**What is required**: Each entry below should be returned exactly as is, with the pictures removed.

[Colored object listings]
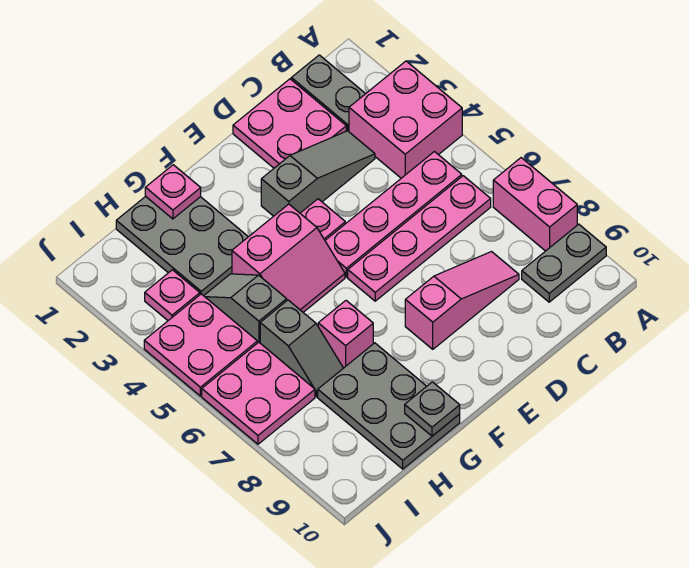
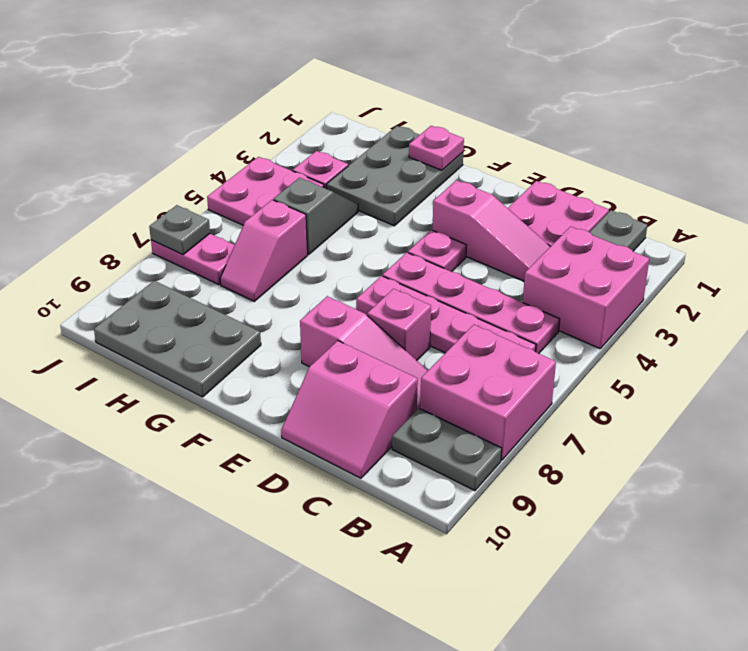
pink brick A7:A8 level 1 -> pink brick A7:B8 level 1
grey slope C3:E3 level 1 top E -> pink slope C3:E3 level 1 top E
pink slope F4:G5 level 1 top 4 -> pink slope C9:D10 level 1 top 9
pink brick G7 level 1 -> pink brick D7 level 1
grey plate G8:H10 level 1 -> grey plate G9:I10 level 1
grey plate G10 level 2 -> grey plate J7 level 2
grey slope H6:H7 level 1 top 6 -> pink slope H6:H7 level 1 top 6
pink plate I6:J7 level 1 -> pink plate I7:J7 level 1

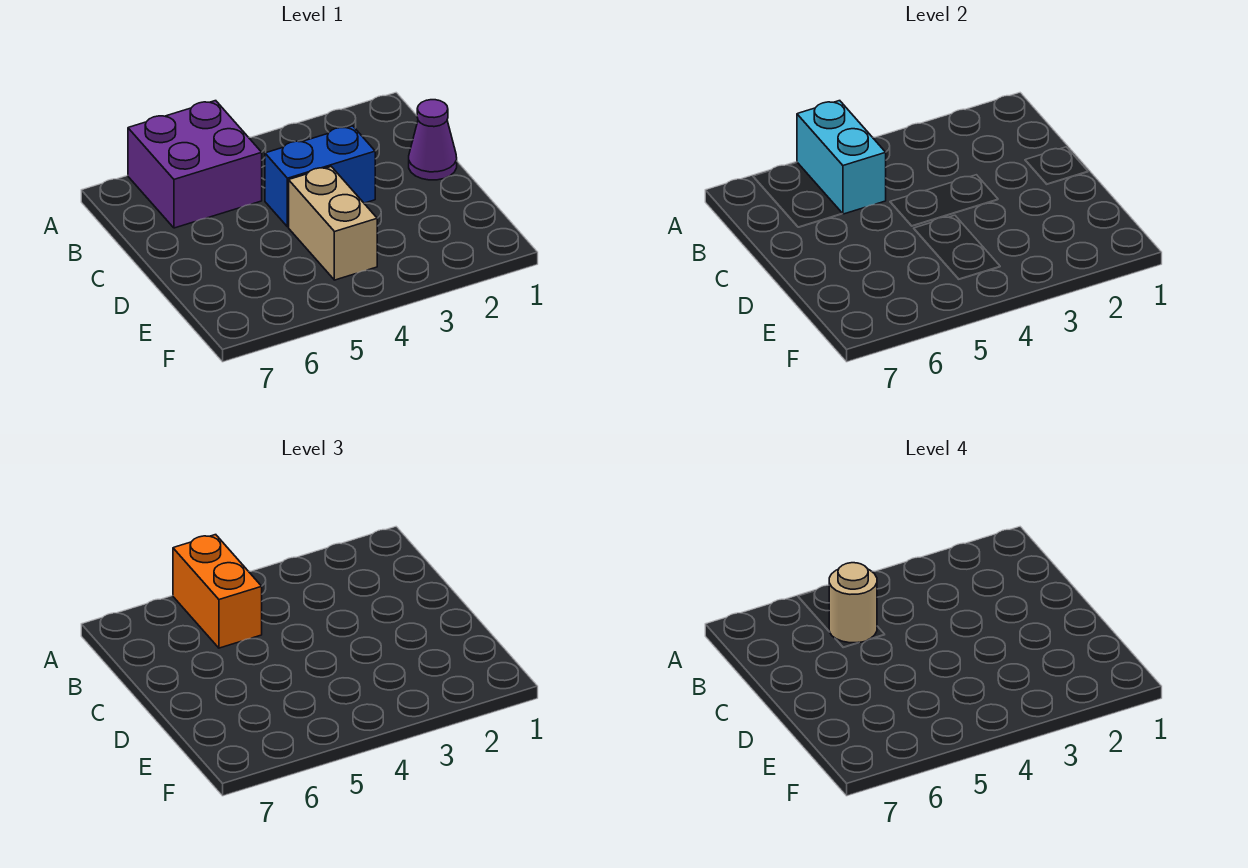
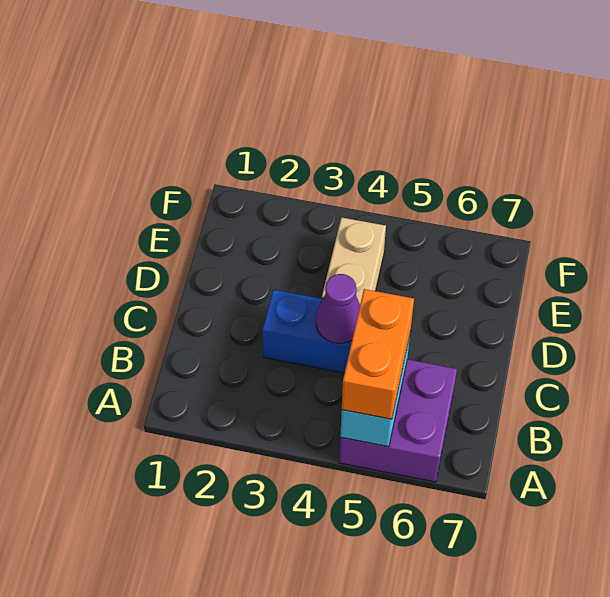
tan round brick B5 level 4 -> none
purple cone C1 level 1 -> purple cone C4 level 2

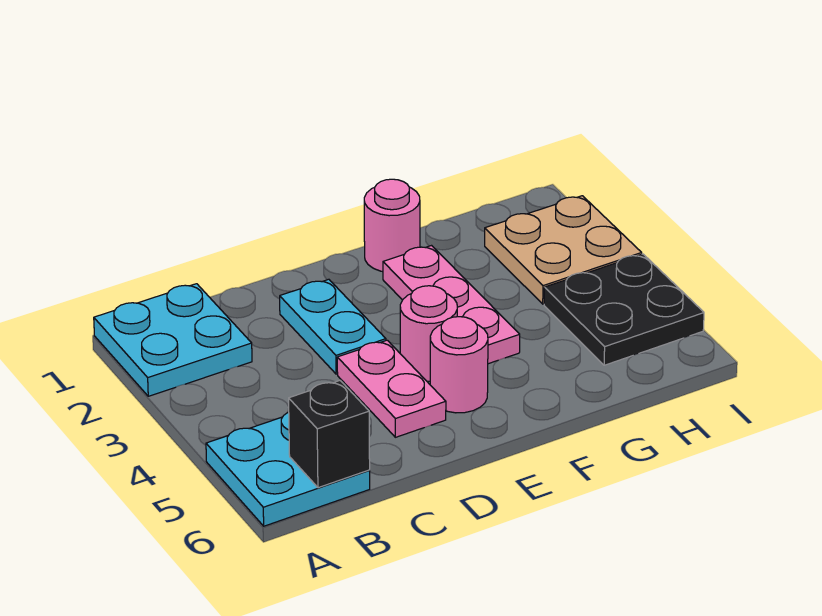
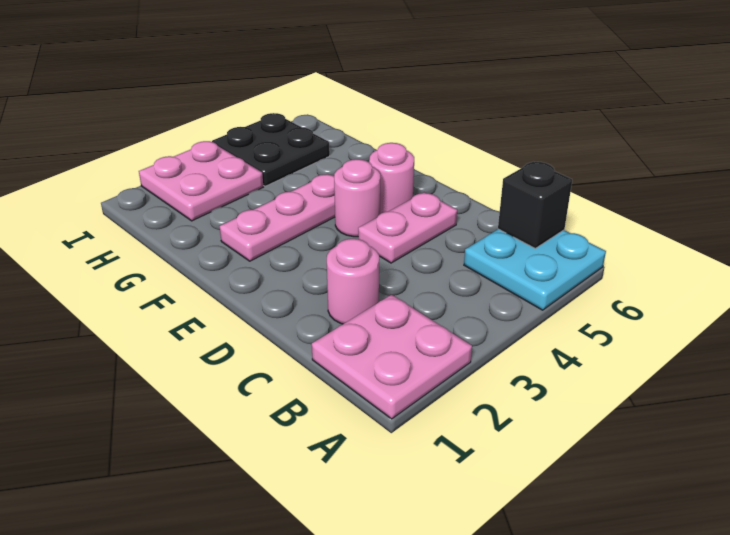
cyan plate A1:B2 level 1 -> pink plate A1:B2 level 1
cyan plate D2:D3 level 1 -> none
pink round brick F1 level 1 -> pink round brick C2 level 1
tan plate H2:I3 level 1 -> pink plate H2:I3 level 1

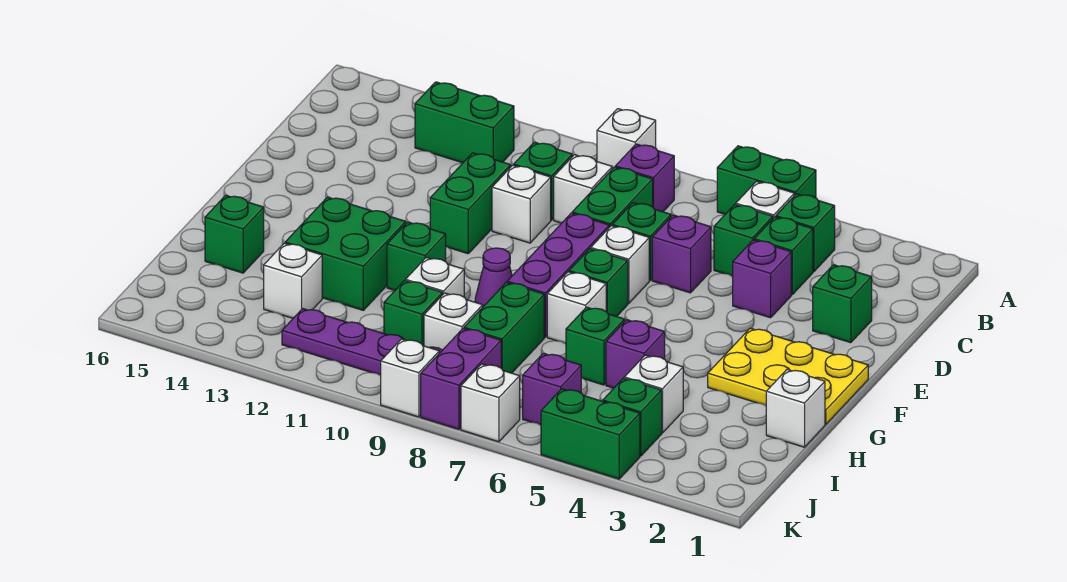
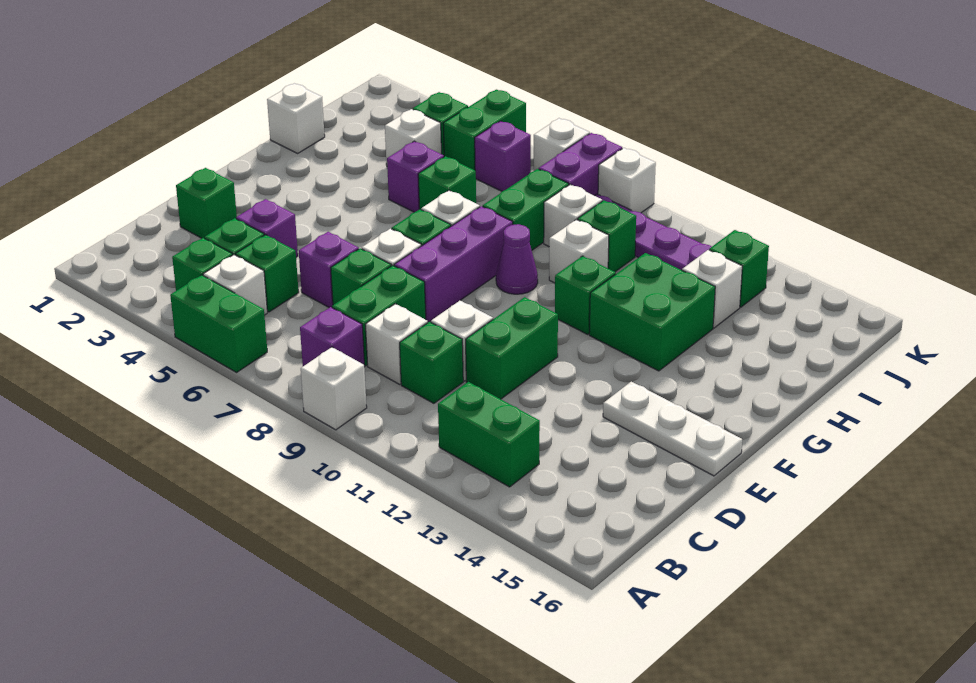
none -> white plate E14:E16 level 1
yellow plate F1:G3 level 1 -> none
green brick H15 level 1 -> green brick J13 level 1
green brick K4:K5 level 1 -> green brick J5:K5 level 1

**Answer section**:
pink brick A7:A8 level 1 -> pink brick A7:B8 level 1
grey slope C3:E3 level 1 top E -> pink slope C3:E3 level 1 top E
pink slope F4:G5 level 1 top 4 -> pink slope C9:D10 level 1 top 9
pink brick G7 level 1 -> pink brick D7 level 1
grey plate G8:H10 level 1 -> grey plate G9:I10 level 1
grey plate G10 level 2 -> grey plate J7 level 2
grey slope H6:H7 level 1 top 6 -> pink slope H6:H7 level 1 top 6
pink plate I6:J7 level 1 -> pink plate I7:J7 level 1

tan round brick B5 level 4 -> none
purple cone C1 level 1 -> purple cone C4 level 2

cyan plate A1:B2 level 1 -> pink plate A1:B2 level 1
cyan plate D2:D3 level 1 -> none
pink round brick F1 level 1 -> pink round brick C2 level 1
tan plate H2:I3 level 1 -> pink plate H2:I3 level 1

none -> white plate E14:E16 level 1
yellow plate F1:G3 level 1 -> none
green brick H15 level 1 -> green brick J13 level 1
green brick K4:K5 level 1 -> green brick J5:K5 level 1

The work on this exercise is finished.